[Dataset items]
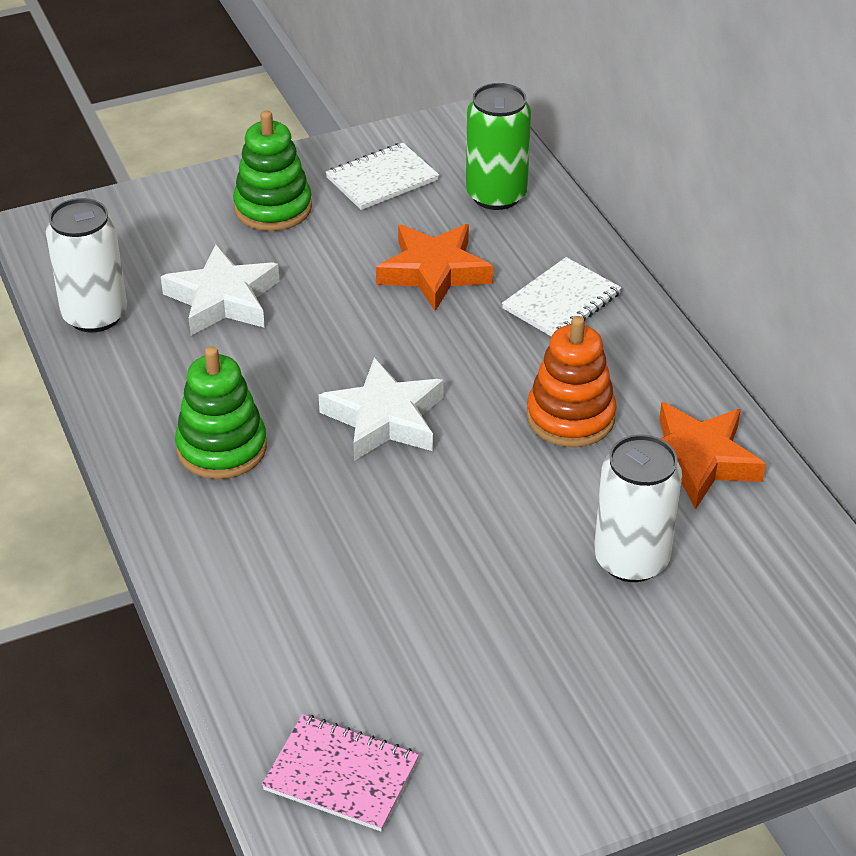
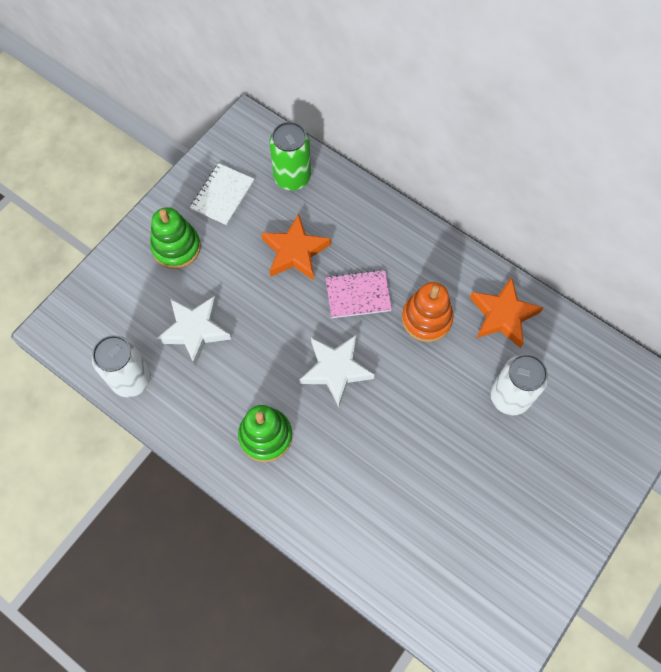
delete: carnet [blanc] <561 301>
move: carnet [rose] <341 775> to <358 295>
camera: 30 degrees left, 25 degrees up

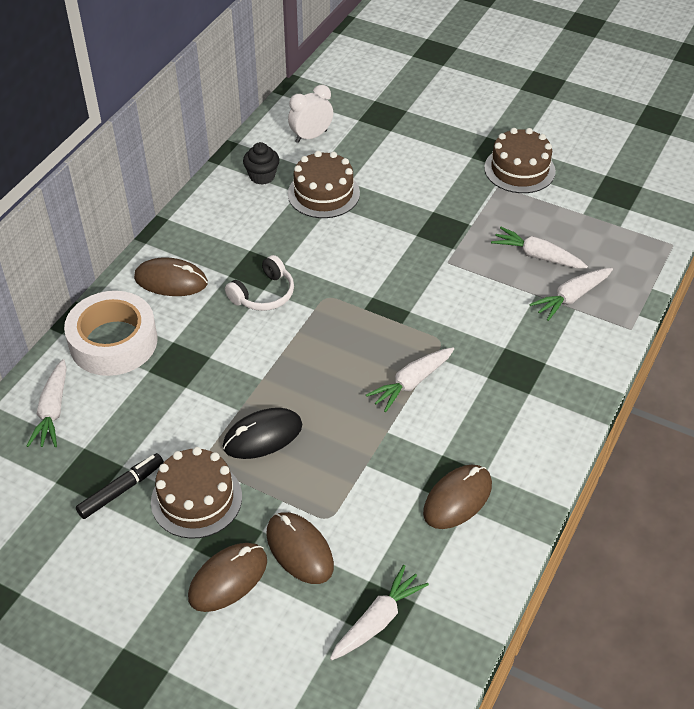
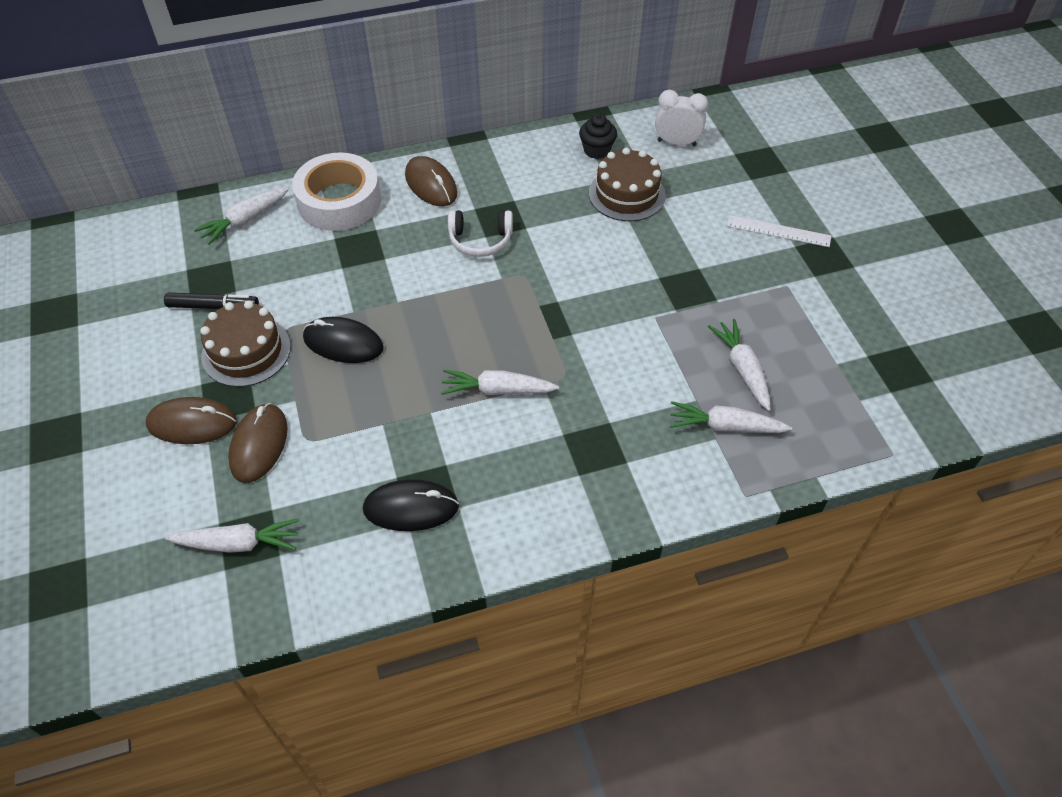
delete: gâteau [marron] <519 169>
insert: règle [blanc] <778 231>
recolor: souris [marron] <457 499> to souris [noir] <411 508>
camera: 45 degrees right, 5 degrees up

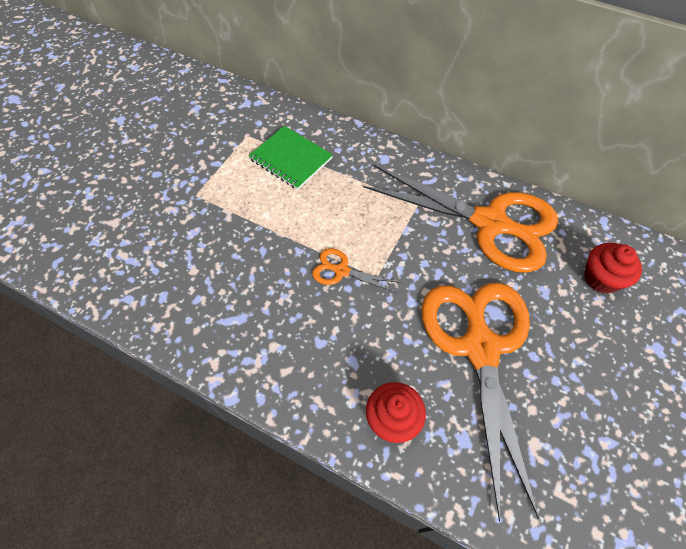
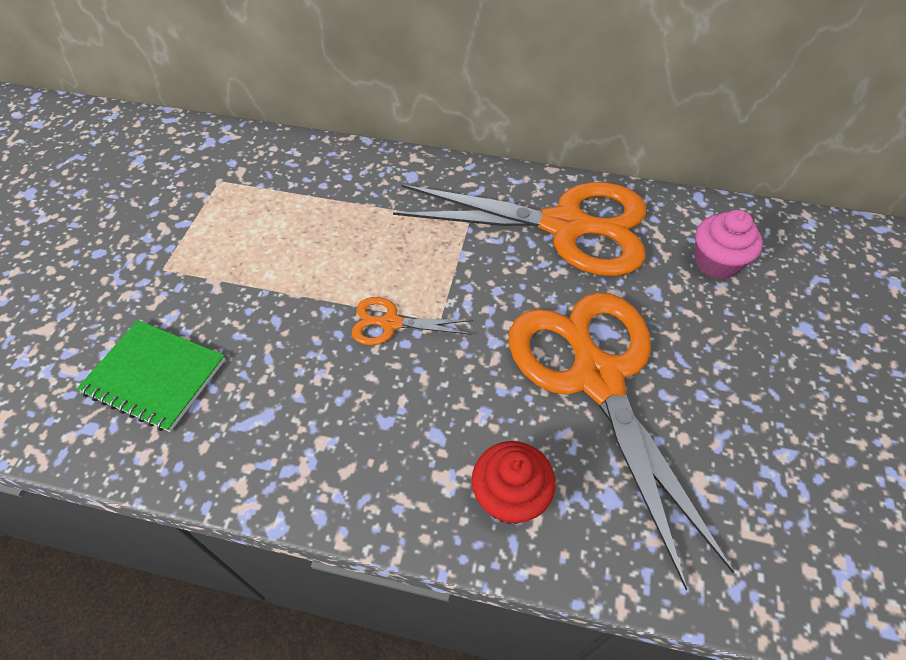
move: carnet [vert] <291 159> to <155 376>
recolor: muffin [rouge] <601 278> to muffin [rose] <716 262>
camera: 15 degrees left, 5 degrees down

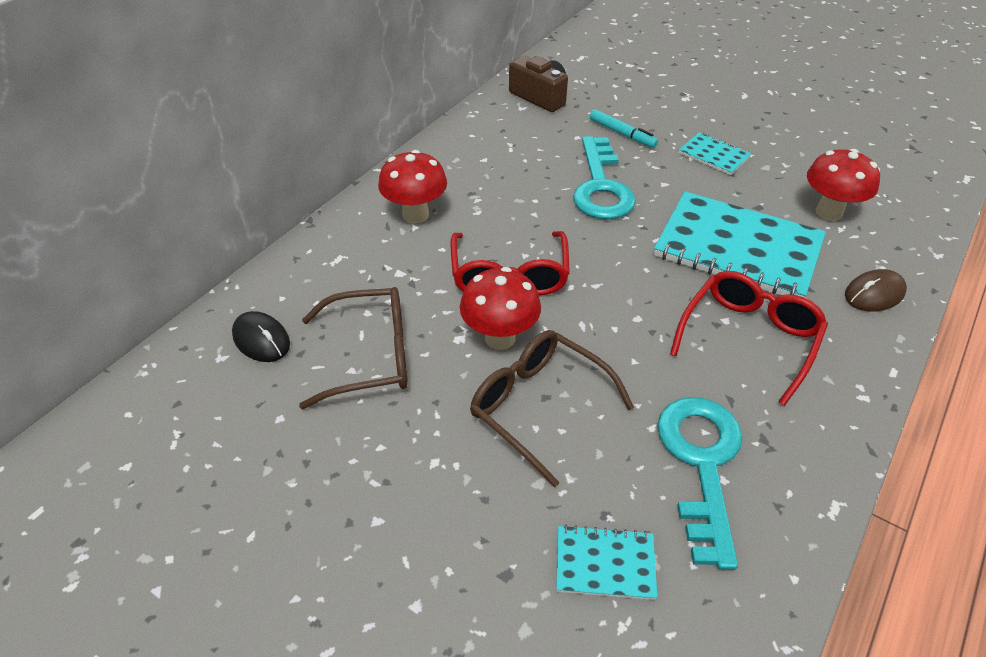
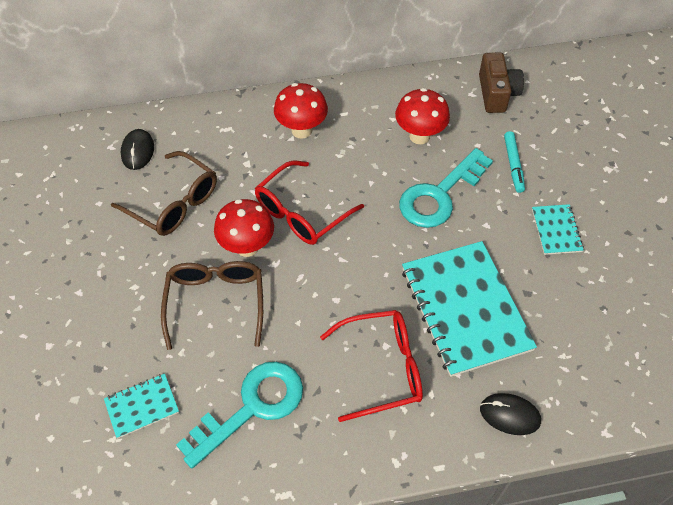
move: champignon [rouge] <829 212> to <419 136>
recolor: souris [marron] <874 294> to souris [noir] <510 415>
rotate: carnet [turquoise] <605 564> = <142 406> 75 degrees counterclockwise
camera: 45 degrees right, 10 degrees up

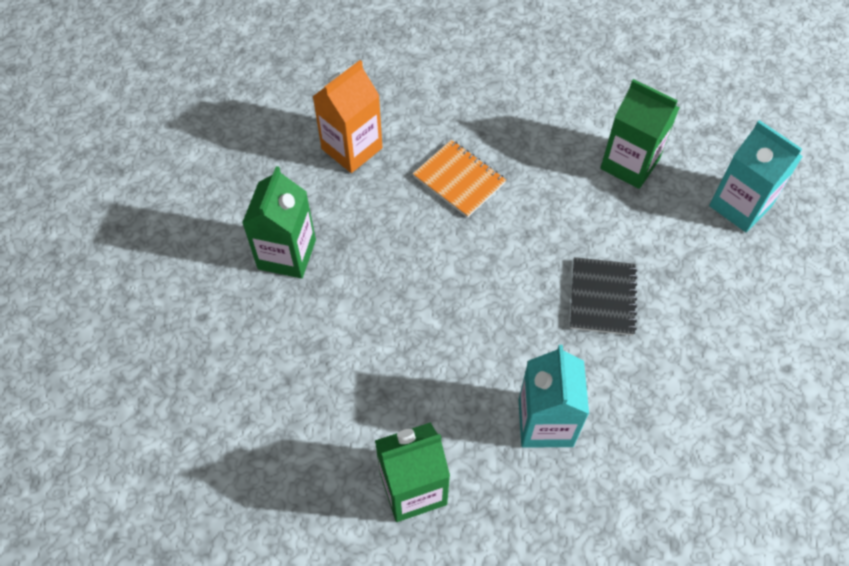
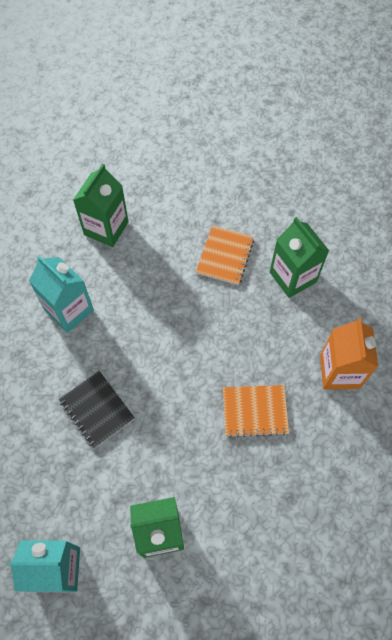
insert: carnet [orange] <225 256>
camera: 135 degrees right, 5 degrees up

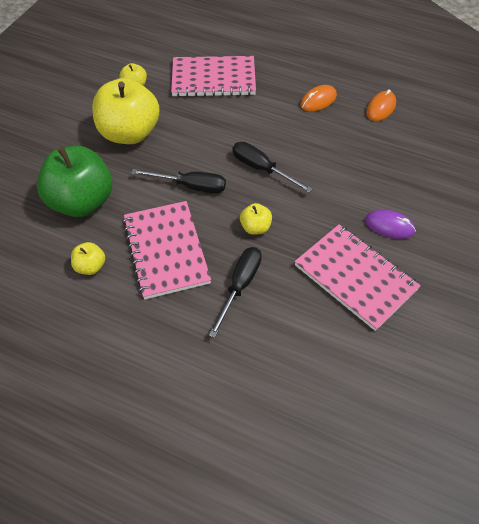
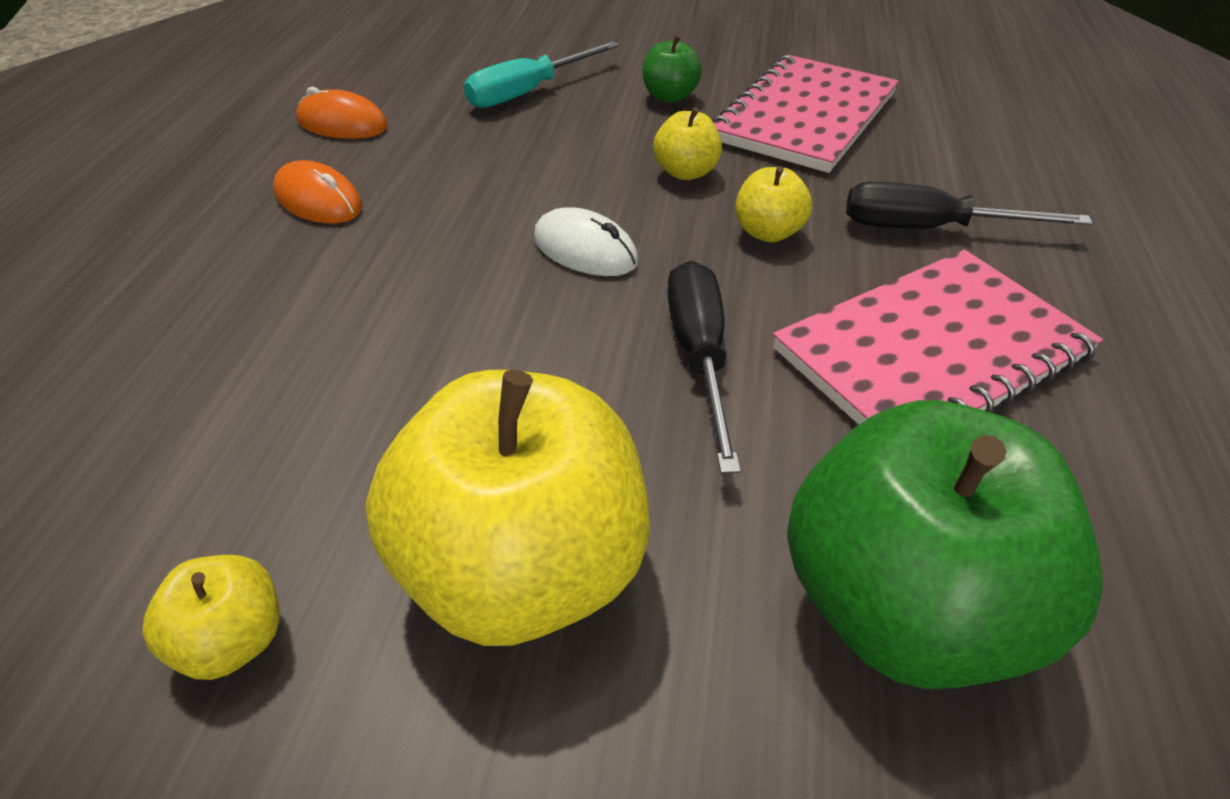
delete: carnet [rose] <213 79>
insert: tournevis [turquoise] <528 92>
move: pomme [jaune] <90 267> to <686 172>
replace: tournevis [noir] <262 169> to souris [blanc] <585 250>; souris [violet] <389 226> to pomme [vert] <669 96>
camera: 105 degrees left, 10 degrees down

# [Work to complete]
Could the entries above be written out word for word, pictures excluded?

# [Result for this task]
delete: carnet [blanc] <561 301>
move: carnet [rose] <341 775> to <358 295>
camera: 30 degrees left, 25 degrees up

delete: gâteau [marron] <519 169>
insert: règle [blanc] <778 231>
recolor: souris [marron] <457 499> to souris [noir] <411 508>
camera: 45 degrees right, 5 degrees up

move: carnet [vert] <291 159> to <155 376>
recolor: muffin [rouge] <601 278> to muffin [rose] <716 262>
camera: 15 degrees left, 5 degrees down

move: champignon [rouge] <829 212> to <419 136>
recolor: souris [marron] <874 294> to souris [noir] <510 415>
rotate: carnet [turquoise] <605 564> = <142 406> 75 degrees counterclockwise
camera: 45 degrees right, 10 degrees up

insert: carnet [orange] <225 256>
camera: 135 degrees right, 5 degrees up

delete: carnet [rose] <213 79>
insert: tournevis [turquoise] <528 92>
move: pomme [jaune] <90 267> to <686 172>
replace: tournevis [noir] <262 169> to souris [blanc] <585 250>; souris [violet] <389 226> to pomme [vert] <669 96>
camera: 105 degrees left, 10 degrees down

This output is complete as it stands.